▸ **Material to process**:
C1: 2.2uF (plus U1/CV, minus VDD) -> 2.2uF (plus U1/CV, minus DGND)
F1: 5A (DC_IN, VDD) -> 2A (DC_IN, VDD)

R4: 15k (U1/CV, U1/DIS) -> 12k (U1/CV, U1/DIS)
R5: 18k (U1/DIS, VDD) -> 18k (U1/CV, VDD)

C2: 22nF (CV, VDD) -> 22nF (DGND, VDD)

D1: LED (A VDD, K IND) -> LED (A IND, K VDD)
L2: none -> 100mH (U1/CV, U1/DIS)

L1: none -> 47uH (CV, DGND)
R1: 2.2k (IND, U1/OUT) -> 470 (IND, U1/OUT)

▸ **What needs to be done**:
Exactly as they appear, copy the lines of the listing above from the first through the one that contains "L2: none -> 100mH (U1/CV, U1/DIS)", and nothing more.

▸ **Answer box**:
C1: 2.2uF (plus U1/CV, minus VDD) -> 2.2uF (plus U1/CV, minus DGND)
F1: 5A (DC_IN, VDD) -> 2A (DC_IN, VDD)

R4: 15k (U1/CV, U1/DIS) -> 12k (U1/CV, U1/DIS)
R5: 18k (U1/DIS, VDD) -> 18k (U1/CV, VDD)

C2: 22nF (CV, VDD) -> 22nF (DGND, VDD)

D1: LED (A VDD, K IND) -> LED (A IND, K VDD)
L2: none -> 100mH (U1/CV, U1/DIS)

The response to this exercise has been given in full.